*** Information given Section Begins ***

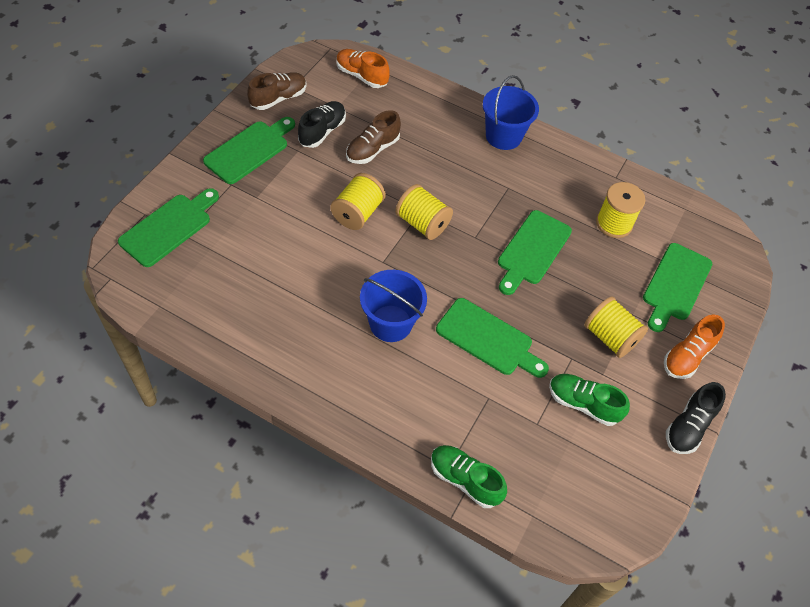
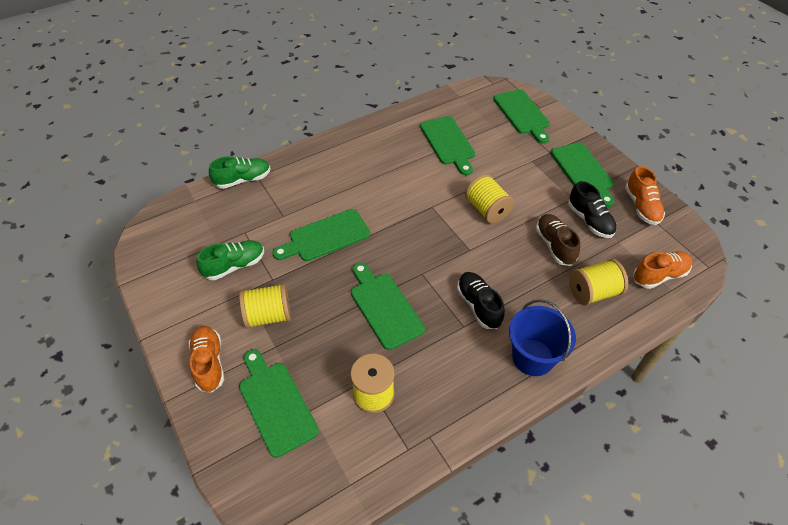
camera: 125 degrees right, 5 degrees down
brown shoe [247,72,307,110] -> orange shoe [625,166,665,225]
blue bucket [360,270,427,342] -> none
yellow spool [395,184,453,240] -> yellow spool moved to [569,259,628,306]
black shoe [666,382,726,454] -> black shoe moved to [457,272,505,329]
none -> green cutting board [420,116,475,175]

*** Information given Section Ends ***
*** Information given Section Begins ***

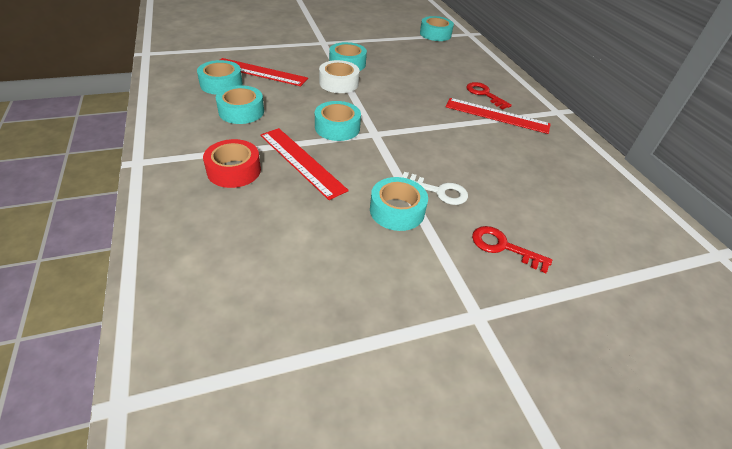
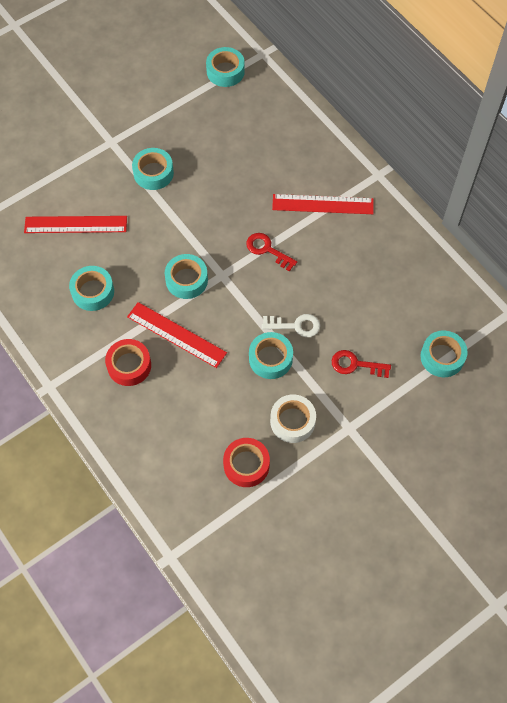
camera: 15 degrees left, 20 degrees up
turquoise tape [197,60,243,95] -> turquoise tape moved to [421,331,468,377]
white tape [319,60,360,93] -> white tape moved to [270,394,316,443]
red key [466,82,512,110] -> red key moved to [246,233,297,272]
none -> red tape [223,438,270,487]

*** Information given Section Ends ***
*** Information given Section Begins ***

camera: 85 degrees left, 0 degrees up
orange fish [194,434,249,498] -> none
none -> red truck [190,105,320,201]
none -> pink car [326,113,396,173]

*** Information given Section Ends ***

Brief. Please output the lines of the listing above that fall in the stretch from the one with "camera: 125 degrees right, 5 degrees down" through the one with "none -> green cutting board [420,116,475,175]", exactly and only those.

Task solution.
camera: 125 degrees right, 5 degrees down
brown shoe [247,72,307,110] -> orange shoe [625,166,665,225]
blue bucket [360,270,427,342] -> none
yellow spool [395,184,453,240] -> yellow spool moved to [569,259,628,306]
black shoe [666,382,726,454] -> black shoe moved to [457,272,505,329]
none -> green cutting board [420,116,475,175]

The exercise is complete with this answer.